| About this task |
From the entries below, pull out each line where "white" appears.
:::
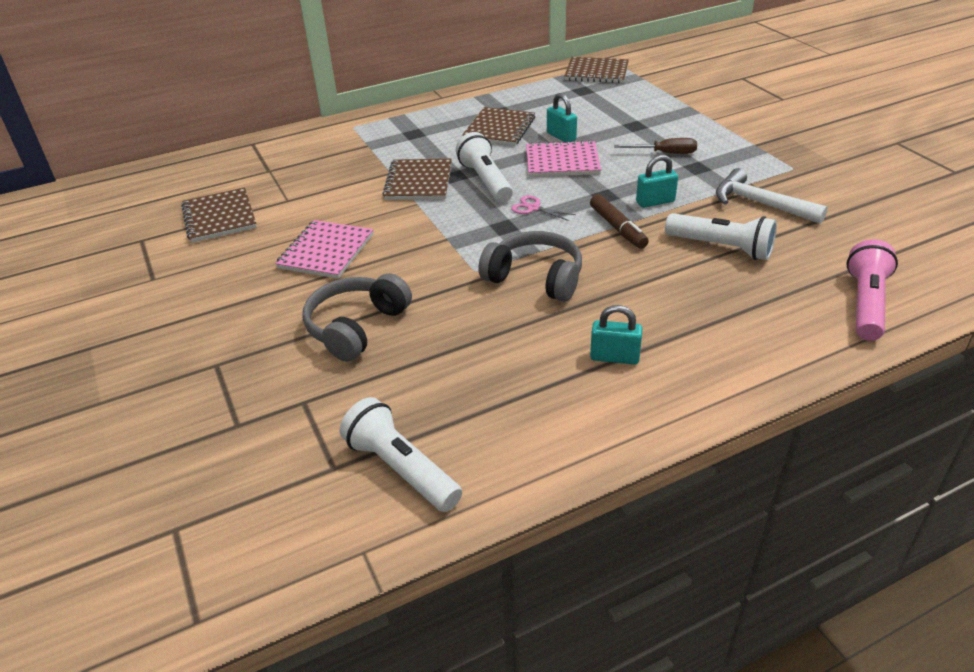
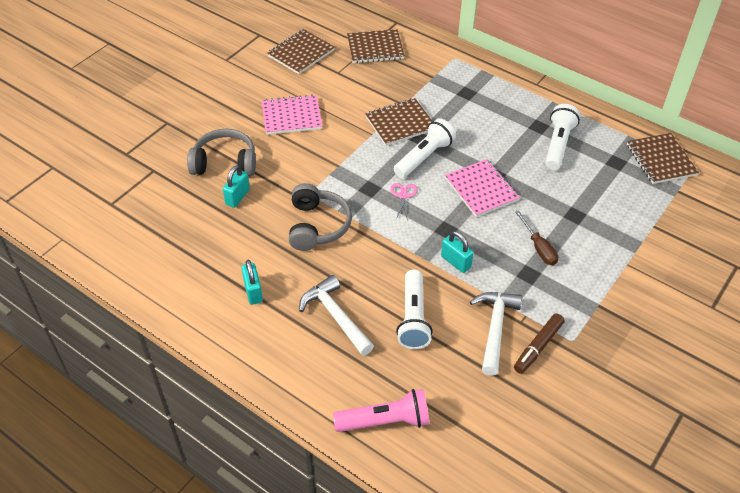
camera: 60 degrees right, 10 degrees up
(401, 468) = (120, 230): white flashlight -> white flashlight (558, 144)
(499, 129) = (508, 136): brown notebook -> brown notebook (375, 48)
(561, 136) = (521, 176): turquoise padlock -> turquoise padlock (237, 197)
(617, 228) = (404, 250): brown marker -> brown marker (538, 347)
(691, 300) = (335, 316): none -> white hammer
:::
| Answer space |
(401, 468) = (120, 230): white flashlight -> white flashlight (558, 144)
(691, 300) = (335, 316): none -> white hammer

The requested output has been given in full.